Records to use below:

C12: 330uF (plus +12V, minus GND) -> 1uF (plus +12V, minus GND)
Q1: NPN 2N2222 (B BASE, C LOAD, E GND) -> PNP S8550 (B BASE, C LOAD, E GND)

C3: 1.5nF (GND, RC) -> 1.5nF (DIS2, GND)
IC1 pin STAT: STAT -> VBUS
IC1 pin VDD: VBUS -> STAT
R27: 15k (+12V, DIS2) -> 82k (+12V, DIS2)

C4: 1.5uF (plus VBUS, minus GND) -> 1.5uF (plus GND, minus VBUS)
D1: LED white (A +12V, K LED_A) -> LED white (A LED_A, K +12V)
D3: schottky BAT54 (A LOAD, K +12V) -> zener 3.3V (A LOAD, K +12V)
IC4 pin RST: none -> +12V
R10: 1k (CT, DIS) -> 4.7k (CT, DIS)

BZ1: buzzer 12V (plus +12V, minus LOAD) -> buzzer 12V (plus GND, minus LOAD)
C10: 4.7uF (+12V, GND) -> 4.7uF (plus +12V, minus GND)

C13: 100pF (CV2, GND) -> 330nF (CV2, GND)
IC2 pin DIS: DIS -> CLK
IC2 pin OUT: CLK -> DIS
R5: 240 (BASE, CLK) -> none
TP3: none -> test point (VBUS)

End of Records to use.

### Task instructions
Filtering the entries above by the word "minus", copy each line that matches.

### Written reply
C12: 330uF (plus +12V, minus GND) -> 1uF (plus +12V, minus GND)
C4: 1.5uF (plus VBUS, minus GND) -> 1.5uF (plus GND, minus VBUS)
BZ1: buzzer 12V (plus +12V, minus LOAD) -> buzzer 12V (plus GND, minus LOAD)
C10: 4.7uF (+12V, GND) -> 4.7uF (plus +12V, minus GND)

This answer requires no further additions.